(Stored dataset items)

════════════════

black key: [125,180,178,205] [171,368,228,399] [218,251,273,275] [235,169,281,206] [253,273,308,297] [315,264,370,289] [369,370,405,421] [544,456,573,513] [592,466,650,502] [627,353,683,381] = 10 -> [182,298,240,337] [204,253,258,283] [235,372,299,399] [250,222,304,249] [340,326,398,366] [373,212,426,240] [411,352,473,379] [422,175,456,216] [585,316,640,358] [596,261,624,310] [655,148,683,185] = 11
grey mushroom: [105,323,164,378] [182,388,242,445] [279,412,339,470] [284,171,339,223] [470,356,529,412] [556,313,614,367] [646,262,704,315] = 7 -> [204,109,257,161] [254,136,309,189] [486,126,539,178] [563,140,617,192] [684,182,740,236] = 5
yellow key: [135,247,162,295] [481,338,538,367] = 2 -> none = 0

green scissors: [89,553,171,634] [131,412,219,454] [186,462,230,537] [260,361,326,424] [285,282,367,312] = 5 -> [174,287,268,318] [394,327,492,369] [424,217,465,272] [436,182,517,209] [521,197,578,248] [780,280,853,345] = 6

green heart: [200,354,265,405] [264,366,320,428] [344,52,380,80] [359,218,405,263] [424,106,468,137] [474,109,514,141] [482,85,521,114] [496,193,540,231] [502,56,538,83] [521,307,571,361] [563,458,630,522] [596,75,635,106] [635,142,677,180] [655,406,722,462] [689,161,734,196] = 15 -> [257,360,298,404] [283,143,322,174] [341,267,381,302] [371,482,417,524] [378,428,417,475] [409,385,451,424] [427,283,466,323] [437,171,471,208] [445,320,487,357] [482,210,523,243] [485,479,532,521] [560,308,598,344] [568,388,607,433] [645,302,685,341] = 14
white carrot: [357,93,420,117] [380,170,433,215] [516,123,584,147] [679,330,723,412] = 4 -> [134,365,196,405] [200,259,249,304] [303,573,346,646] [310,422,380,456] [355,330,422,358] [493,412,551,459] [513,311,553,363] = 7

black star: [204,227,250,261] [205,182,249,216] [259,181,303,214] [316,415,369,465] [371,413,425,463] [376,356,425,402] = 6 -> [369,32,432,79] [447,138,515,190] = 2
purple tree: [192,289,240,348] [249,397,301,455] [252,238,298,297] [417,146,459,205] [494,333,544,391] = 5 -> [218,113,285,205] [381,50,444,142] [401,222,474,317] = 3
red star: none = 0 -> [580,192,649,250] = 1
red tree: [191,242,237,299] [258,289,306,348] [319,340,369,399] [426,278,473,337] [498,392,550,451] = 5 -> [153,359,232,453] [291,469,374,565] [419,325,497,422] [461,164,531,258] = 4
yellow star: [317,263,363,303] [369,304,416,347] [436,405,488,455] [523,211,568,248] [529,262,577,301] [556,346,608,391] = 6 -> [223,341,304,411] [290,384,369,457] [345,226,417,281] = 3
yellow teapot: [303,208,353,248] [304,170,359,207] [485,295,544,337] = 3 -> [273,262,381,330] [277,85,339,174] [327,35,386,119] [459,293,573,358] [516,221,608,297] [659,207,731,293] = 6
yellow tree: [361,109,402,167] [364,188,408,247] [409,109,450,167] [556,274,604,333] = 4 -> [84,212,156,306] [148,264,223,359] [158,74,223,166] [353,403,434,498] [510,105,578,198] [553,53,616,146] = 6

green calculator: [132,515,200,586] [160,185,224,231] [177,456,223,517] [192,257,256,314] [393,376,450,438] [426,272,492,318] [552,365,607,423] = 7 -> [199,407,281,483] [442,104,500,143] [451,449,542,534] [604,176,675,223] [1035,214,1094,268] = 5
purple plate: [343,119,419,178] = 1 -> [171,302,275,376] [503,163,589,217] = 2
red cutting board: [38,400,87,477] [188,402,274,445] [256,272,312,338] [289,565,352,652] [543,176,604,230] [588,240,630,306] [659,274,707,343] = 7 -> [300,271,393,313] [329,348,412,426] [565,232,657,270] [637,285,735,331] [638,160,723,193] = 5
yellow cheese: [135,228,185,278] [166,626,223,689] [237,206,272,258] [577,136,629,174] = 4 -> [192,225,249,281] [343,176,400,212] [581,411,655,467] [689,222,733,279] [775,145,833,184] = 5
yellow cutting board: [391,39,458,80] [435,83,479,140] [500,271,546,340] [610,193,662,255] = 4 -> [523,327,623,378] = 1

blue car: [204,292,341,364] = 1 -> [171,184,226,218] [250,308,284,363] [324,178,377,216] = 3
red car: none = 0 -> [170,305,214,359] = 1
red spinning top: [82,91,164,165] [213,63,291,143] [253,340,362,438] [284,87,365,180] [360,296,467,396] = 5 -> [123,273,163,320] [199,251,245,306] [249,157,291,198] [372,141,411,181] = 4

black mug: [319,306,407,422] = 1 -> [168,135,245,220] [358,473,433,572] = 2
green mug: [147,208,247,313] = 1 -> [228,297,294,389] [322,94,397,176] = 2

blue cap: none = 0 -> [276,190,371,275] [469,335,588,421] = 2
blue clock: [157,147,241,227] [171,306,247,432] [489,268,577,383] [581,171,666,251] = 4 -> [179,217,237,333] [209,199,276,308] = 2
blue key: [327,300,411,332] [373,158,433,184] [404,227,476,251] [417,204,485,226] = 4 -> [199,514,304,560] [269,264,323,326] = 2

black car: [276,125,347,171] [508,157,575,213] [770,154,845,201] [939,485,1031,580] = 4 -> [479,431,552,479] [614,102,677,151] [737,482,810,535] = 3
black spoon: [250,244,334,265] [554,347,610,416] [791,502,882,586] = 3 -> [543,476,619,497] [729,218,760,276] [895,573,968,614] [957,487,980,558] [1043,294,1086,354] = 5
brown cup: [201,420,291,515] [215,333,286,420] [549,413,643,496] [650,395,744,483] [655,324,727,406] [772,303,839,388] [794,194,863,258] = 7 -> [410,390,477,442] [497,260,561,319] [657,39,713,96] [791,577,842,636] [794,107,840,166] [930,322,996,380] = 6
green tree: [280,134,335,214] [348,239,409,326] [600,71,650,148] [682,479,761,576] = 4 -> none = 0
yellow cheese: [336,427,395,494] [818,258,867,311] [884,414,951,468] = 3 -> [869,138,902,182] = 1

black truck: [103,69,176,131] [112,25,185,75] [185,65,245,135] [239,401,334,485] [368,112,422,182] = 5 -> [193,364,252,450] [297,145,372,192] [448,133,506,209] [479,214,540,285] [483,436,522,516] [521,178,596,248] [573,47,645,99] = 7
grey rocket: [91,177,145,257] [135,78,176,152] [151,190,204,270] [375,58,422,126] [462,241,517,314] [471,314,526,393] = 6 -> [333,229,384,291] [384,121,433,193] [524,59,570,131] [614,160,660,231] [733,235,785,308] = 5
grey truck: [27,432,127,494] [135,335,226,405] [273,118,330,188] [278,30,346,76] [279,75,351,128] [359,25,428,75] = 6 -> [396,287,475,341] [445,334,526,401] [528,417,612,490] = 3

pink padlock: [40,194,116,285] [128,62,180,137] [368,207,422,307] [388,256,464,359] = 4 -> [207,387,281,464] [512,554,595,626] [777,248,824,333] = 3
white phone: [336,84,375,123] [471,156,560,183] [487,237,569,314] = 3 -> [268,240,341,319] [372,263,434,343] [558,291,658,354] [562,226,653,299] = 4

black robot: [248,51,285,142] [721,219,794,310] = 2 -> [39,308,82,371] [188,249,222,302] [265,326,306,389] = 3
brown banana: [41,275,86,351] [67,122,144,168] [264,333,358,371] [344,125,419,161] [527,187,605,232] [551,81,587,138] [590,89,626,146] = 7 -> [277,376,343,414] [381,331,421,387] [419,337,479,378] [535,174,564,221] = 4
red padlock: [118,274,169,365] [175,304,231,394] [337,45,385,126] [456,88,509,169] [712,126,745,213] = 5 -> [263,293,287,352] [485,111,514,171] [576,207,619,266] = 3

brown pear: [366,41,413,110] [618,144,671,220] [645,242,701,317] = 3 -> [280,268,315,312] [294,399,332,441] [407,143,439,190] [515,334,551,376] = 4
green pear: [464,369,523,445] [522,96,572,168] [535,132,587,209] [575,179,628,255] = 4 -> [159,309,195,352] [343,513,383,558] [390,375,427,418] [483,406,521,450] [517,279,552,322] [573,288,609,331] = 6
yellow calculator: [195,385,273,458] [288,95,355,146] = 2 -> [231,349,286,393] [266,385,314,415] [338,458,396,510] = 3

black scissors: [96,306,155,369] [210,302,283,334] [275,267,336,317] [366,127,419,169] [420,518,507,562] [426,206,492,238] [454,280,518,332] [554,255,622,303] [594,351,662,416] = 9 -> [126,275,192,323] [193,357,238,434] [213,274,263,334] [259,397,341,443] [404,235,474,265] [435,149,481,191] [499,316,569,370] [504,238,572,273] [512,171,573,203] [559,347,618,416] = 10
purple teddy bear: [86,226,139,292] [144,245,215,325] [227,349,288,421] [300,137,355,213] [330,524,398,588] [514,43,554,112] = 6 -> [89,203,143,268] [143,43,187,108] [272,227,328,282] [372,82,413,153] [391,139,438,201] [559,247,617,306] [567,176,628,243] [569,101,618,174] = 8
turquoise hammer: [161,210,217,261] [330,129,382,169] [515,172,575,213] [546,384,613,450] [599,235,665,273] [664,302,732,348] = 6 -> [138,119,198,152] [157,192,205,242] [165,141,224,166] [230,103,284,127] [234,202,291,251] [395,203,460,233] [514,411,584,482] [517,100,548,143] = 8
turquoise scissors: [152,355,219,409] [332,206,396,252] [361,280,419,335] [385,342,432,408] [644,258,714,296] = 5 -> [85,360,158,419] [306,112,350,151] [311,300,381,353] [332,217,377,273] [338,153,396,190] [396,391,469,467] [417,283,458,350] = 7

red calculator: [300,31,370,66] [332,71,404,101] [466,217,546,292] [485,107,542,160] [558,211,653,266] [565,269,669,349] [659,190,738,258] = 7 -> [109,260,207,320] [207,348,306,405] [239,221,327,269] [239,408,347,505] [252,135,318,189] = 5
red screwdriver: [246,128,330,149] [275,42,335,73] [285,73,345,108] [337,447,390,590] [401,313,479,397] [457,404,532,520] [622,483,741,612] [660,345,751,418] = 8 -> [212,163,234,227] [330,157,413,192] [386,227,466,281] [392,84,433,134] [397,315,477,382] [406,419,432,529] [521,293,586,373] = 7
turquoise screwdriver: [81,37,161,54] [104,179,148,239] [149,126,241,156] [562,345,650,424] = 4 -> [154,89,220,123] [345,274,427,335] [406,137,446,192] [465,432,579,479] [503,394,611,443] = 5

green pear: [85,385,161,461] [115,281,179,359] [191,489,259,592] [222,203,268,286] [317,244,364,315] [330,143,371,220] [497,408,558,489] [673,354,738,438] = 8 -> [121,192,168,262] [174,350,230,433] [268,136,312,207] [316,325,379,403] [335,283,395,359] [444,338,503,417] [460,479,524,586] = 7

════════════════

In the data above, find the line with "brown cup: [201,420,291,515]" and the line with "black robot: [248,51,285,142]". Retype both, plus every line between them, exactly.

* **Expected output**
brown cup: [201,420,291,515] [215,333,286,420] [549,413,643,496] [650,395,744,483] [655,324,727,406] [772,303,839,388] [794,194,863,258] = 7 -> [410,390,477,442] [497,260,561,319] [657,39,713,96] [791,577,842,636] [794,107,840,166] [930,322,996,380] = 6
green tree: [280,134,335,214] [348,239,409,326] [600,71,650,148] [682,479,761,576] = 4 -> none = 0
yellow cheese: [336,427,395,494] [818,258,867,311] [884,414,951,468] = 3 -> [869,138,902,182] = 1

black truck: [103,69,176,131] [112,25,185,75] [185,65,245,135] [239,401,334,485] [368,112,422,182] = 5 -> [193,364,252,450] [297,145,372,192] [448,133,506,209] [479,214,540,285] [483,436,522,516] [521,178,596,248] [573,47,645,99] = 7
grey rocket: [91,177,145,257] [135,78,176,152] [151,190,204,270] [375,58,422,126] [462,241,517,314] [471,314,526,393] = 6 -> [333,229,384,291] [384,121,433,193] [524,59,570,131] [614,160,660,231] [733,235,785,308] = 5
grey truck: [27,432,127,494] [135,335,226,405] [273,118,330,188] [278,30,346,76] [279,75,351,128] [359,25,428,75] = 6 -> [396,287,475,341] [445,334,526,401] [528,417,612,490] = 3

pink padlock: [40,194,116,285] [128,62,180,137] [368,207,422,307] [388,256,464,359] = 4 -> [207,387,281,464] [512,554,595,626] [777,248,824,333] = 3
white phone: [336,84,375,123] [471,156,560,183] [487,237,569,314] = 3 -> [268,240,341,319] [372,263,434,343] [558,291,658,354] [562,226,653,299] = 4

black robot: [248,51,285,142] [721,219,794,310] = 2 -> [39,308,82,371] [188,249,222,302] [265,326,306,389] = 3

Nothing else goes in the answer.